§ WORK INSTRUCTION: The response must consist of the lines below from the one with "fraise [rouge] <529, 521>" through the one with "nothing => étoile [vert] <541, 231>", exactly as they appear and with both ends kept.

§ TASK INPUT:
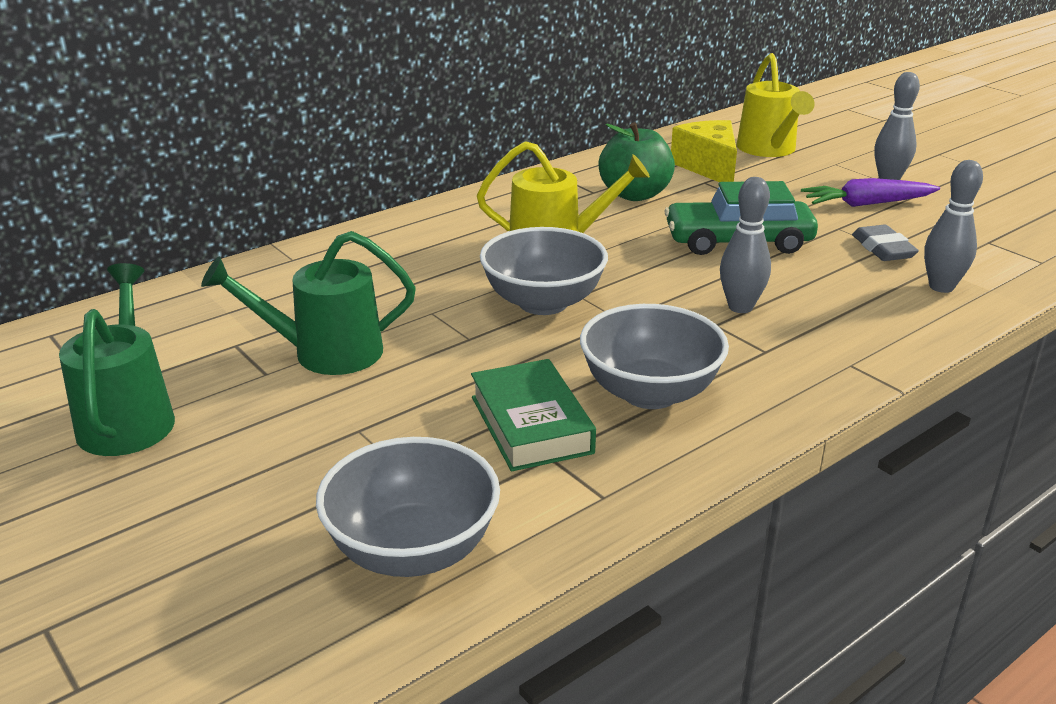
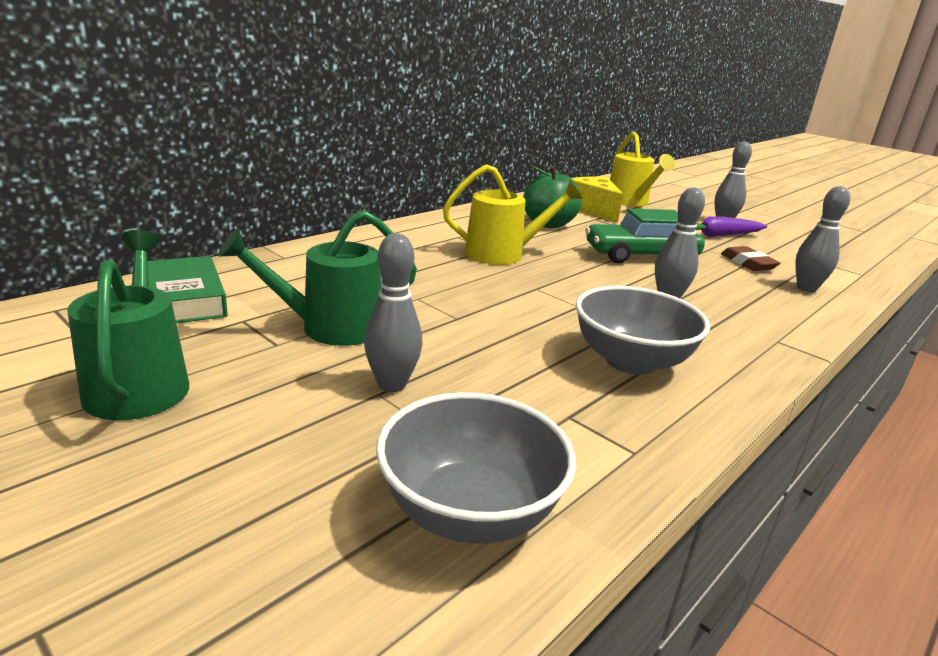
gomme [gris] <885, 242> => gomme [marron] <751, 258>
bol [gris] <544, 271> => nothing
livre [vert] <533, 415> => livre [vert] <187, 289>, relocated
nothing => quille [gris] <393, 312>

* * *

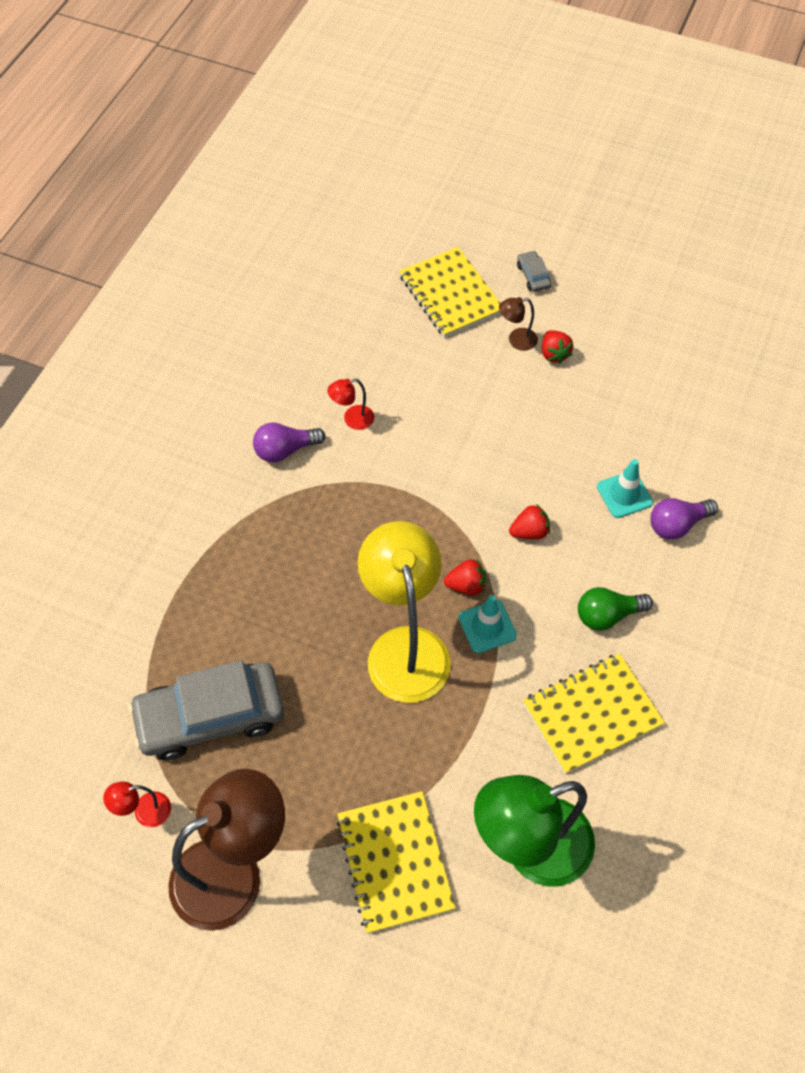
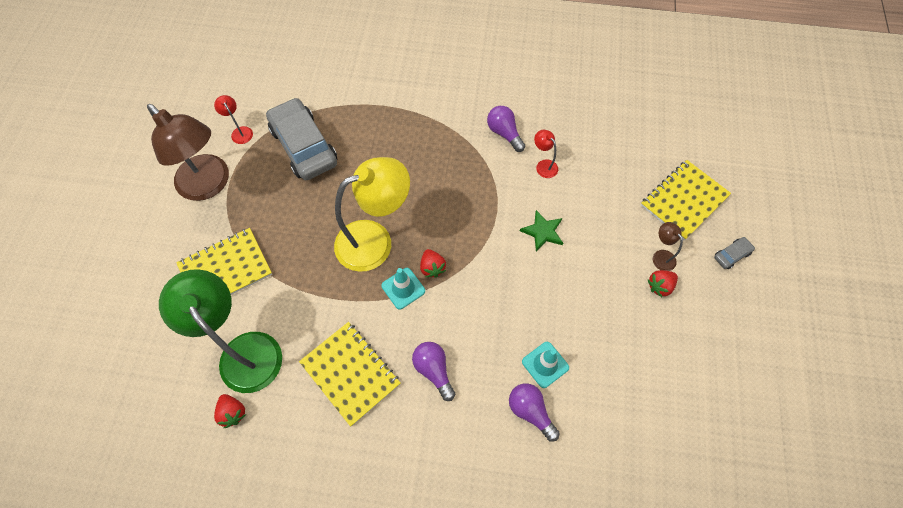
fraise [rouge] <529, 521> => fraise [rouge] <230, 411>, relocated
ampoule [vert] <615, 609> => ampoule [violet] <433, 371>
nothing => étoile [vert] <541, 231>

§ RESPONSE AREA:
fraise [rouge] <529, 521> => fraise [rouge] <230, 411>, relocated
ampoule [vert] <615, 609> => ampoule [violet] <433, 371>
nothing => étoile [vert] <541, 231>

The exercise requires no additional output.